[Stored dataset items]
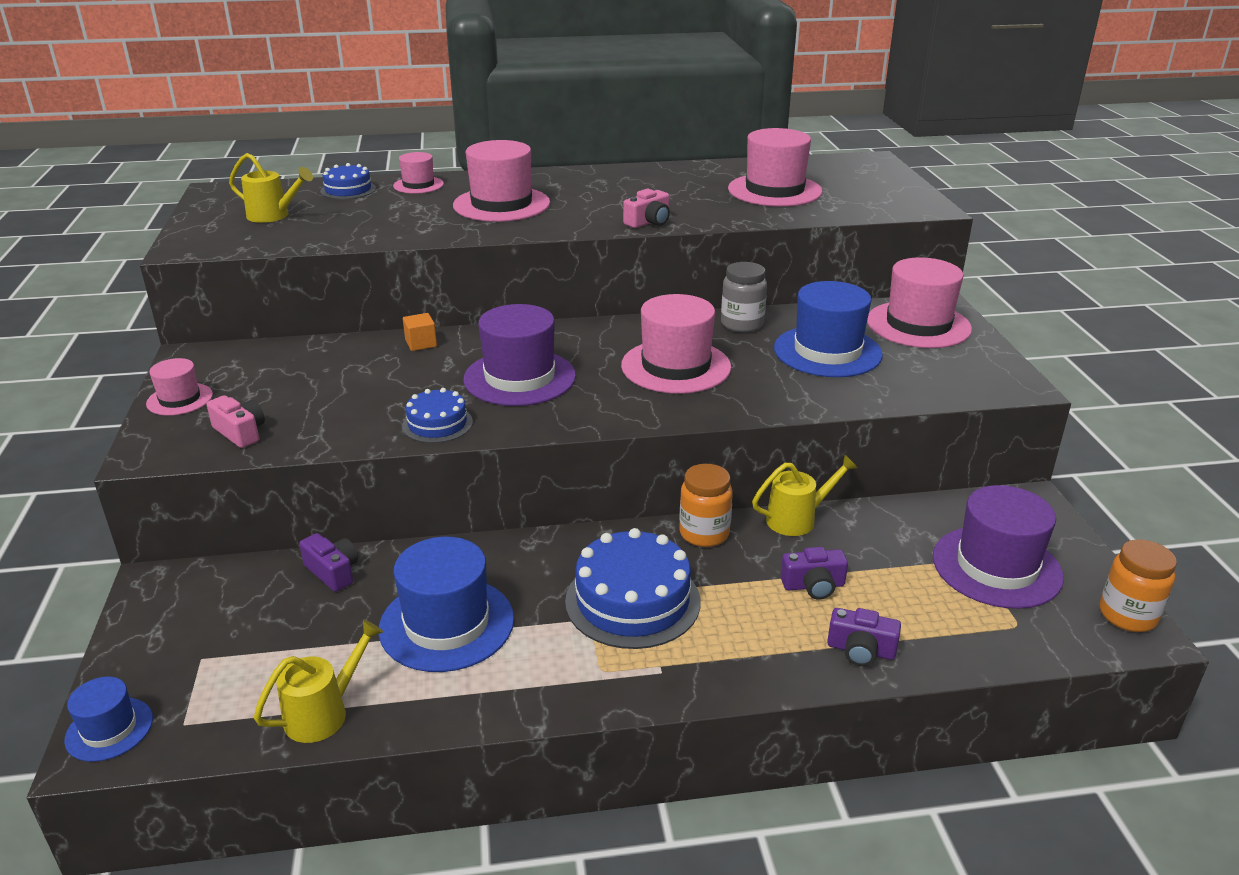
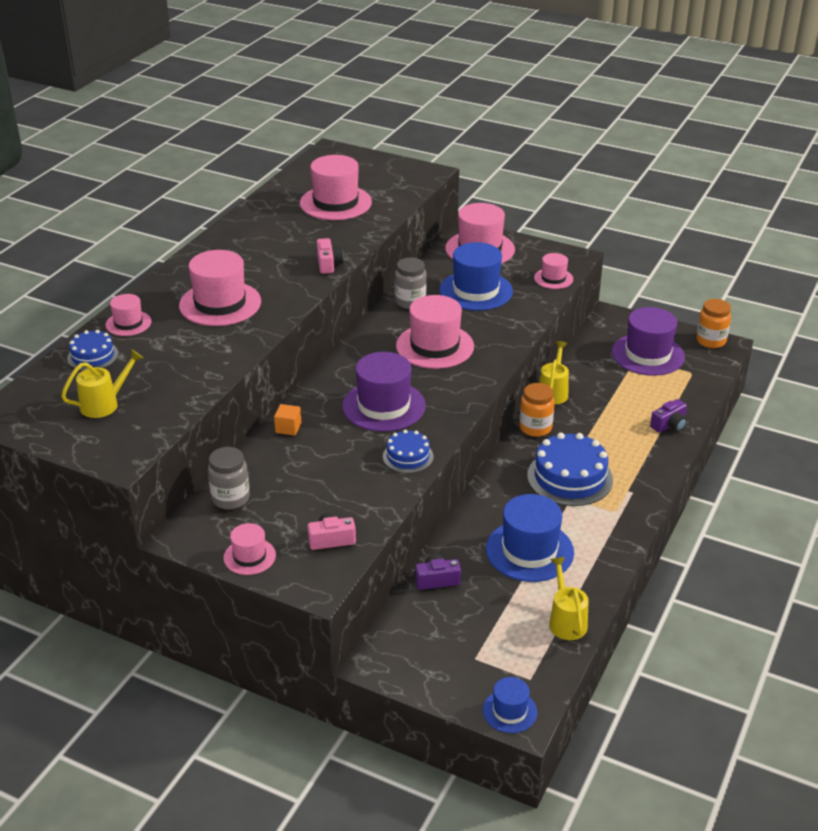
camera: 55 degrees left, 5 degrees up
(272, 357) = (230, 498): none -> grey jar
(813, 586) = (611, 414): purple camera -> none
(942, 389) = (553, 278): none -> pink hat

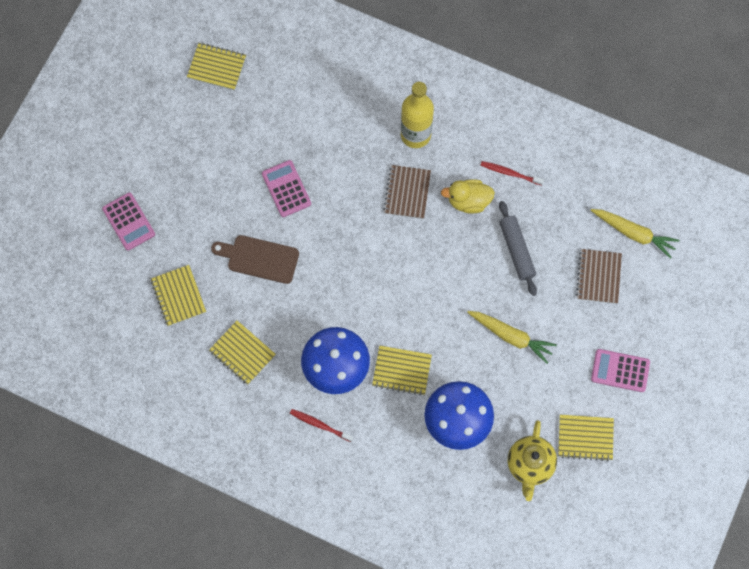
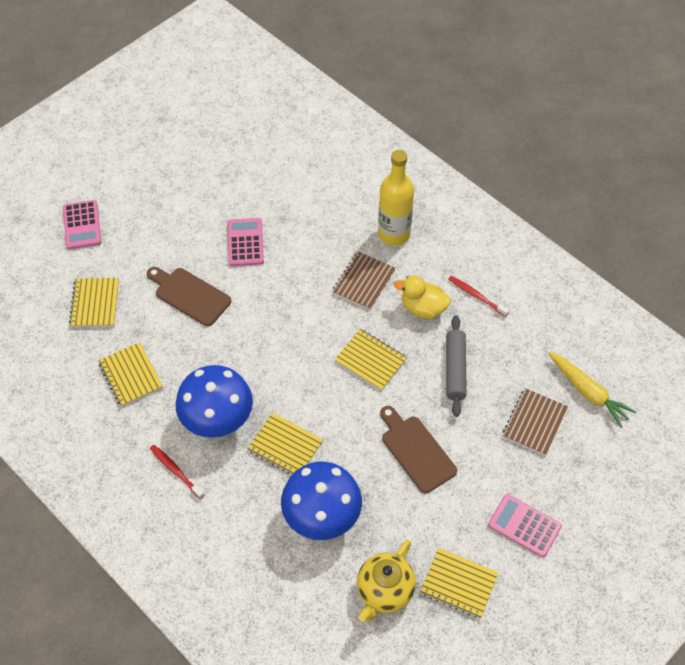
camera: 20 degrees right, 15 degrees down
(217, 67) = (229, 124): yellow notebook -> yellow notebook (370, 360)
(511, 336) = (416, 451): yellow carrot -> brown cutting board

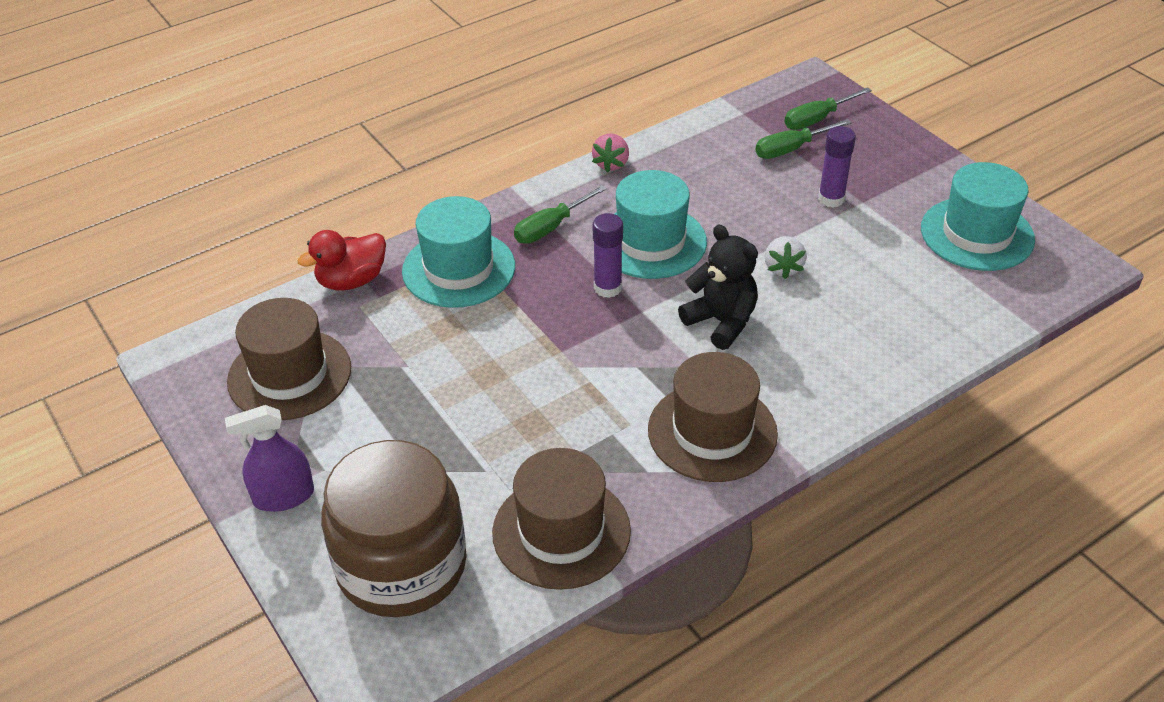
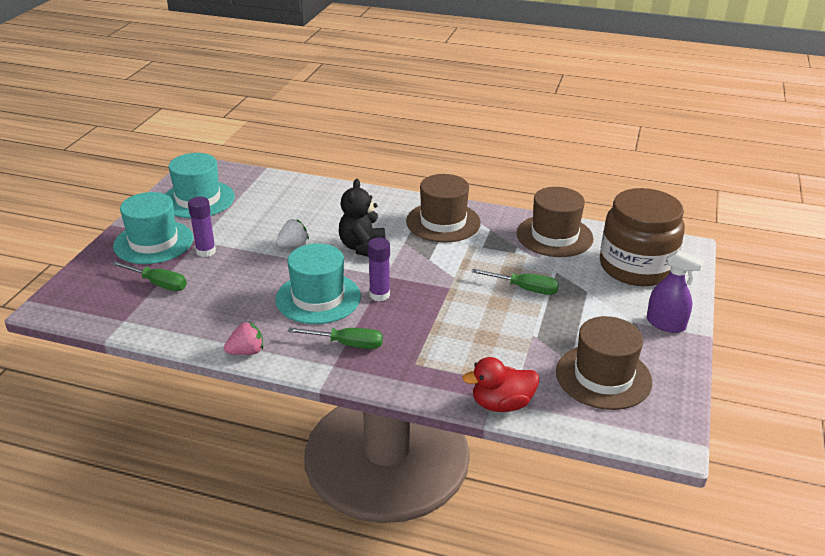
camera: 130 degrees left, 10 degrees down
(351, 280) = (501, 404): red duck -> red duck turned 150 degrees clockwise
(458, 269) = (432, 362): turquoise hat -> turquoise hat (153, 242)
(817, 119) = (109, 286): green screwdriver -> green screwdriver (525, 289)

* * *

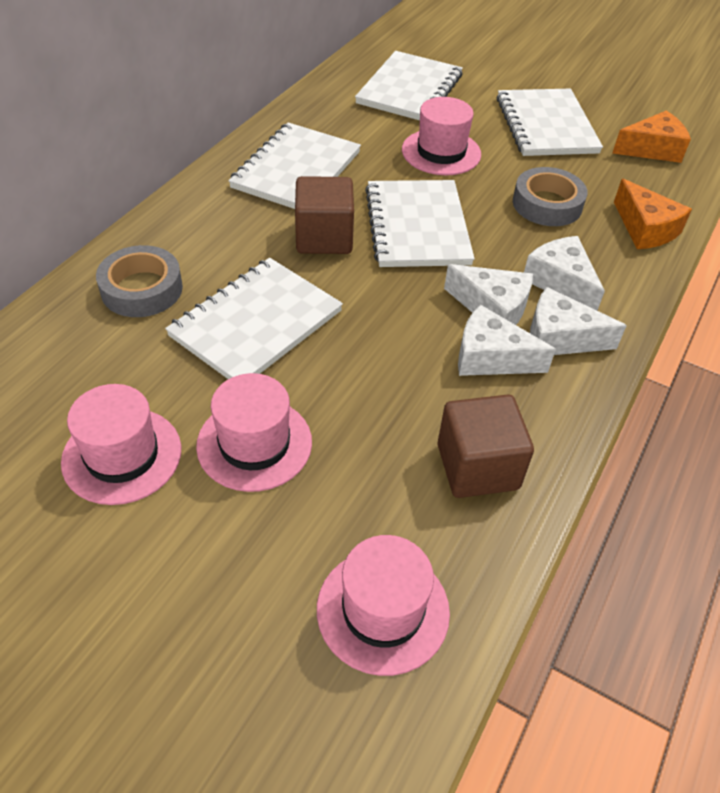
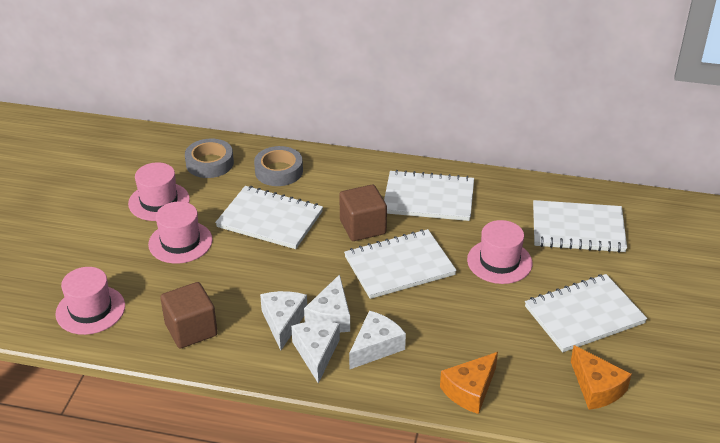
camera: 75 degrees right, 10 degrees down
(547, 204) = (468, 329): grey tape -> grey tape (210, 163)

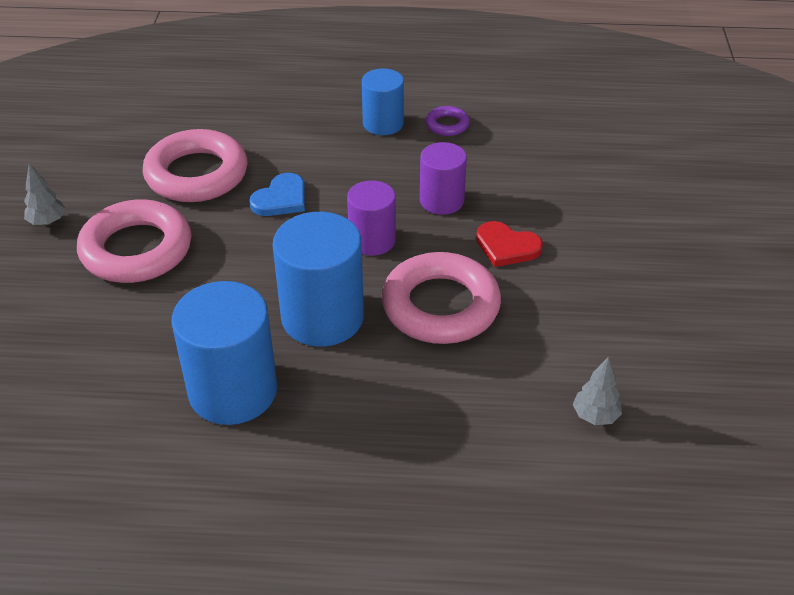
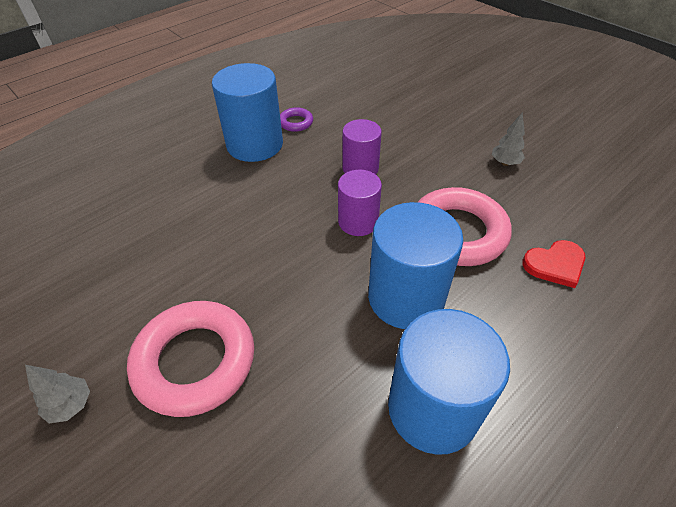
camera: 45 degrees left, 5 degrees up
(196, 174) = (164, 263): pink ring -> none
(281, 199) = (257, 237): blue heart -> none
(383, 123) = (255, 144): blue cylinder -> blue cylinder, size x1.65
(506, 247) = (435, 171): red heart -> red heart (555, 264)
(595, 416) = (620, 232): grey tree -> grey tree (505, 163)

...

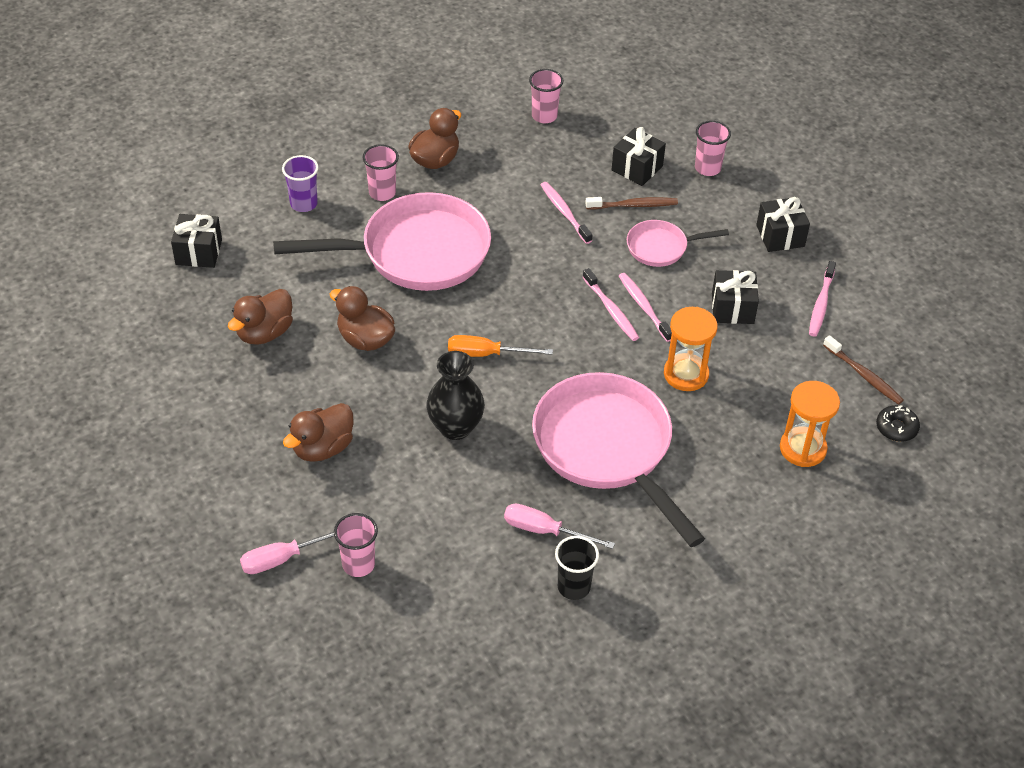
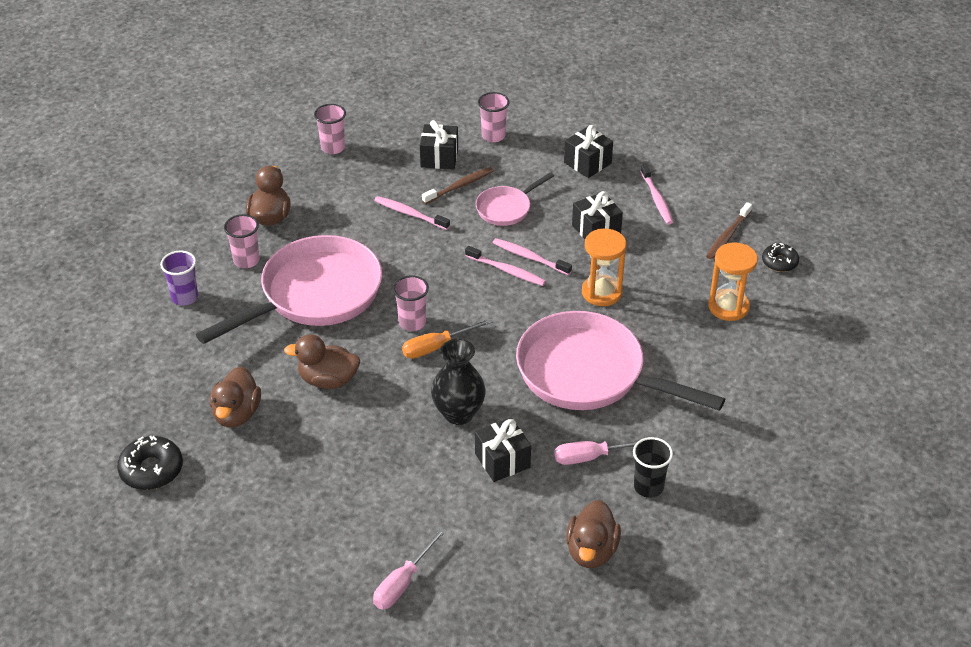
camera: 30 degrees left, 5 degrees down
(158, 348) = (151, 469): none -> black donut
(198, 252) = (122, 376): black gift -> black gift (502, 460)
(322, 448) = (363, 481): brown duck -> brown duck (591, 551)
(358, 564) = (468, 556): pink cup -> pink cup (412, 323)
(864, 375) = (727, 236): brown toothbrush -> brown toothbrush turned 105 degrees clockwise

* WHAT TO PRODUCE: Print, word for word, the lines above that run from the line containing "(511, 336) = (416, 451): yellow" to the line containing "(817, 119) = (109, 286): green", both included. Keep the pictures out.

* REPLY TO THE EXERCISE:
(511, 336) = (416, 451): yellow carrot -> brown cutting board

camera: 130 degrees left, 10 degrees down
(351, 280) = (501, 404): red duck -> red duck turned 150 degrees clockwise
(458, 269) = (432, 362): turquoise hat -> turquoise hat (153, 242)
(817, 119) = (109, 286): green screwdriver -> green screwdriver (525, 289)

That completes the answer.